BEGIN
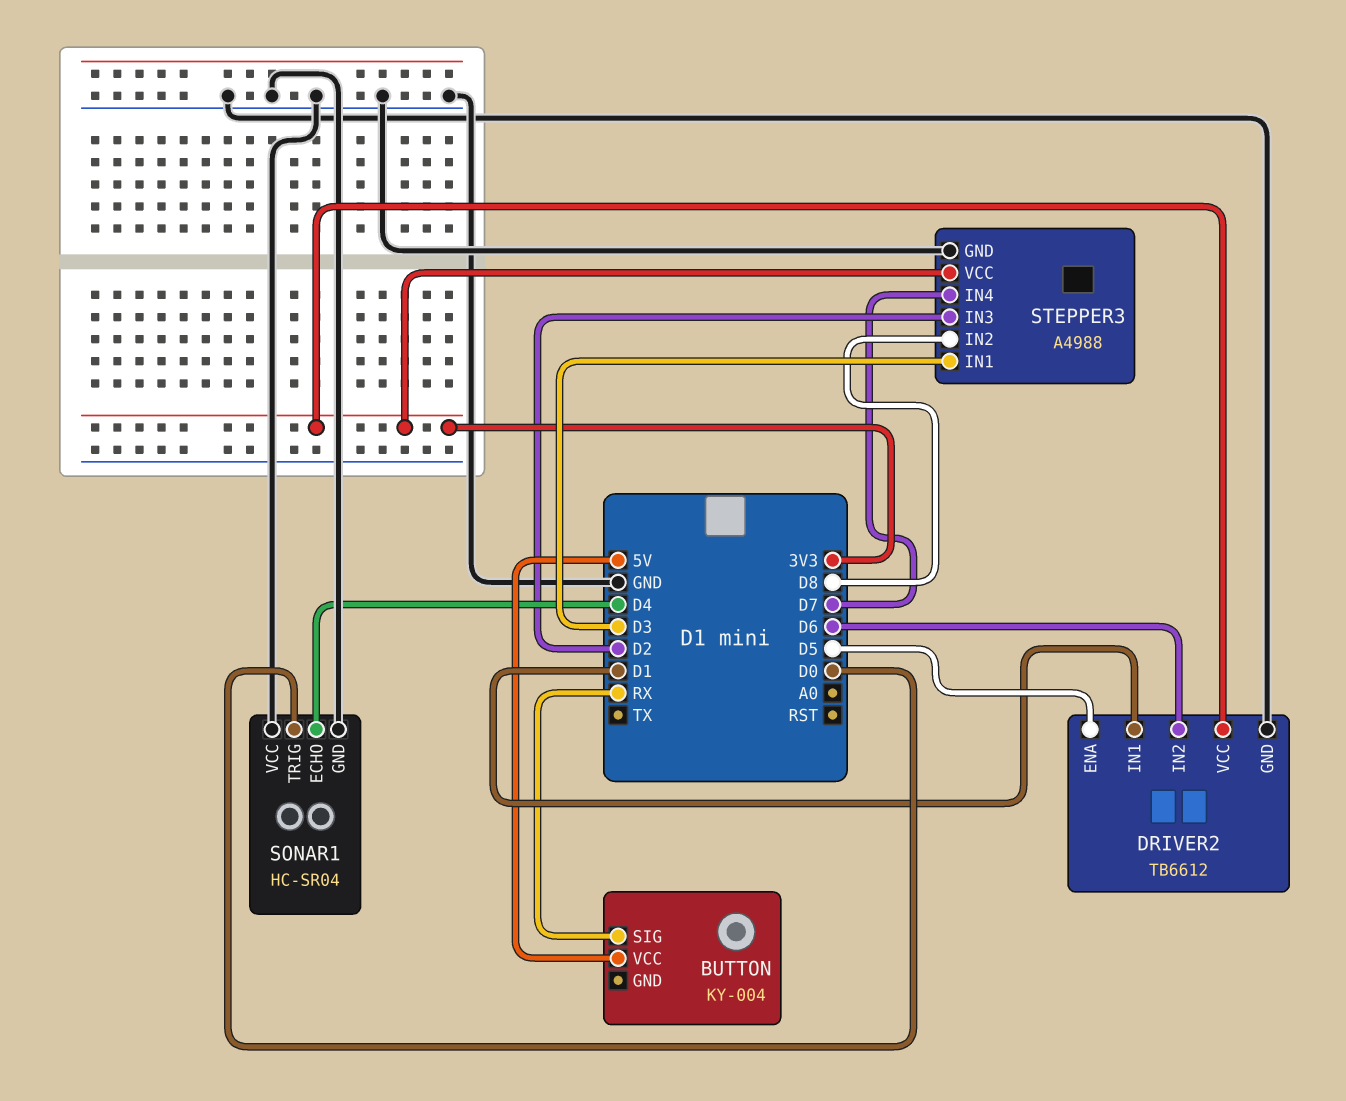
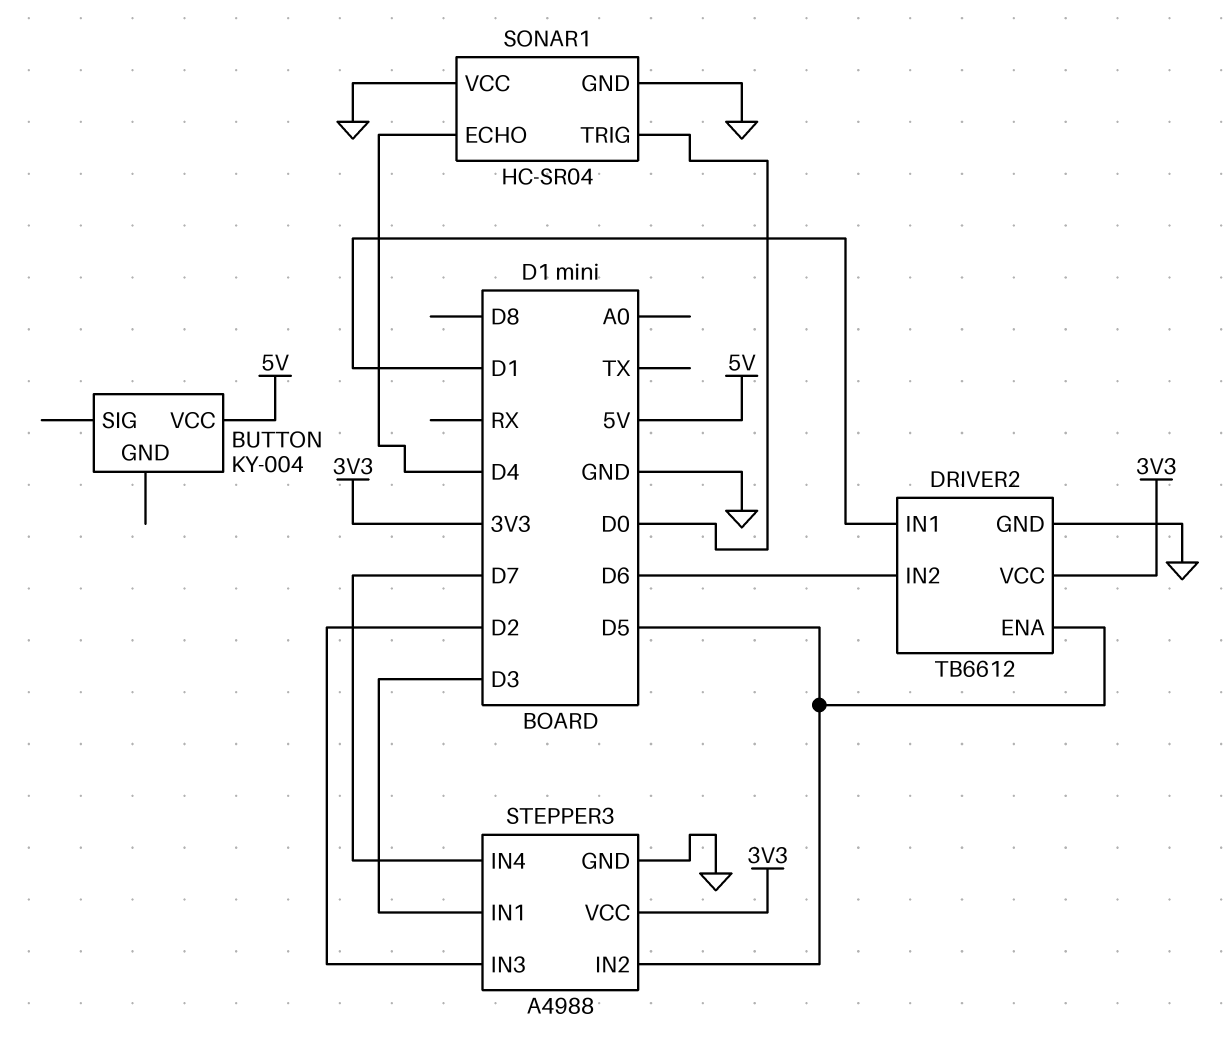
BUTTON pin SIG: RX -> none
STEPPER3 pin IN2: D8 -> D5

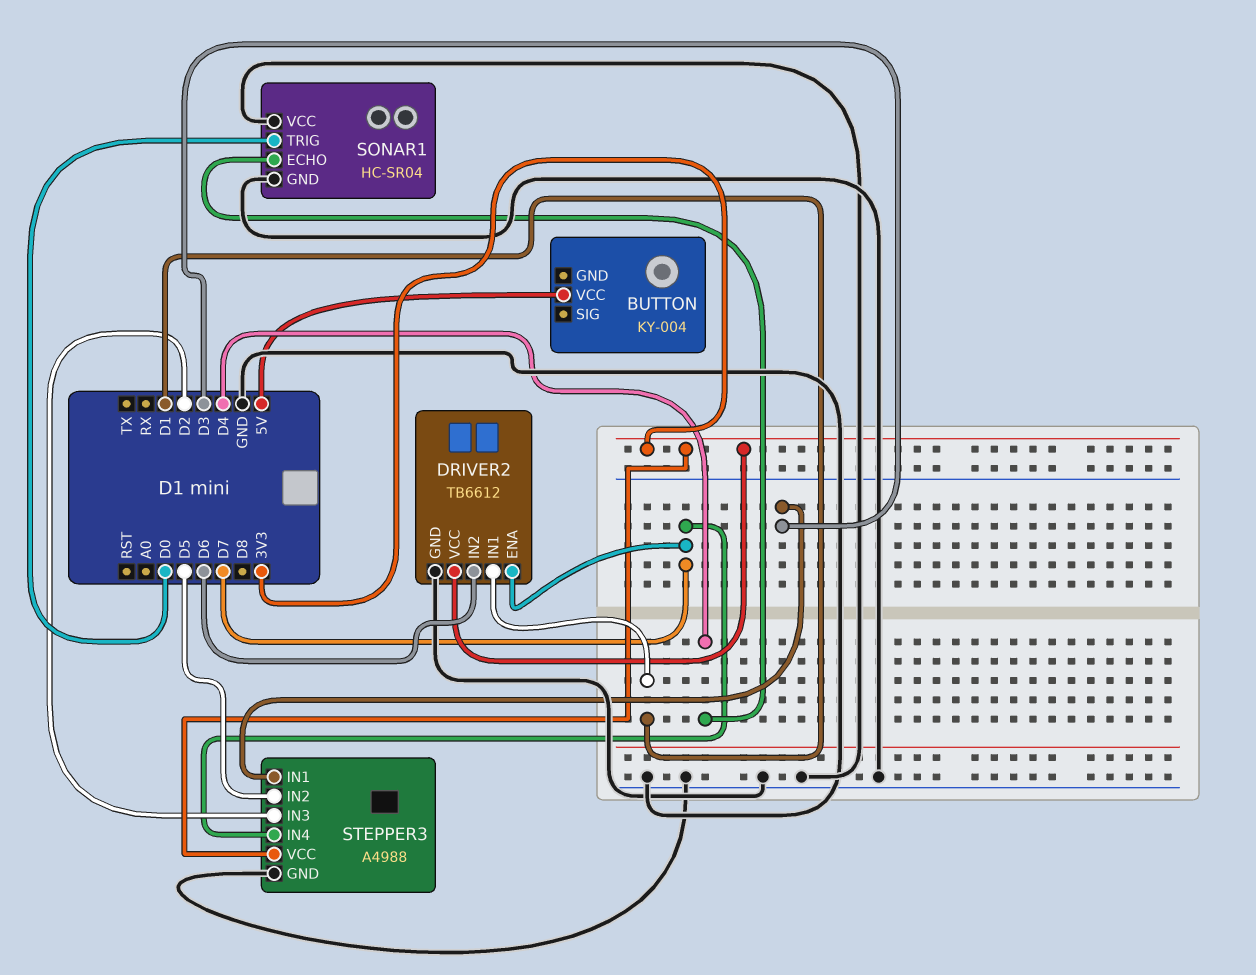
DRIVER2 pin ENA: D5 -> D7

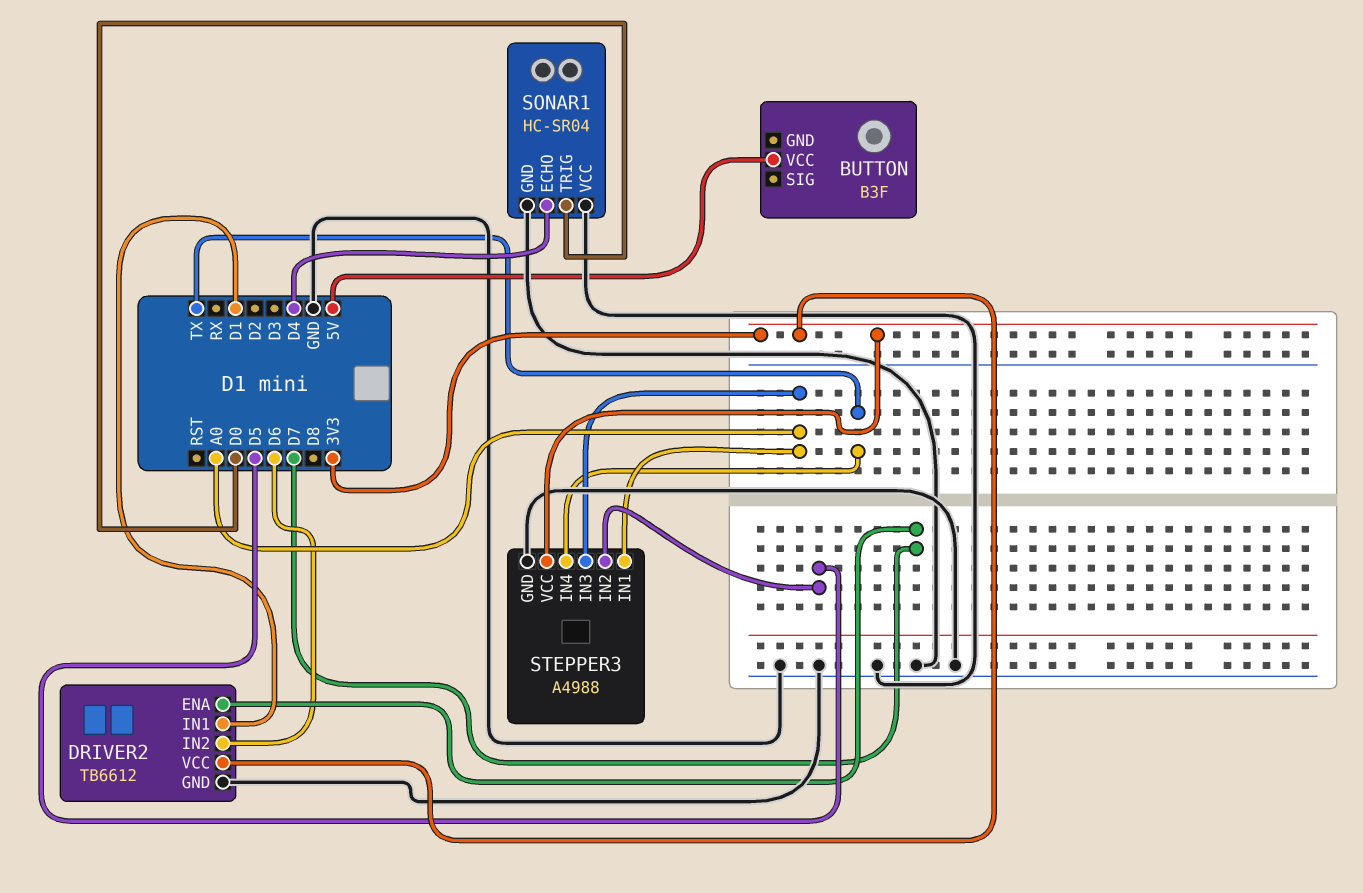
BUTTON: KY-004 -> B3F
STEPPER3 pin IN1: D3 -> A0
STEPPER3 pin IN3: D2 -> A0
STEPPER3 pin IN4: D7 -> TX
END
TASK DESCRIPTION ->
When a line in the material above holds the word "BUTTON", copy that line.

ANSWER TO THE PROBLEM ->
BUTTON pin SIG: RX -> none
BUTTON: KY-004 -> B3F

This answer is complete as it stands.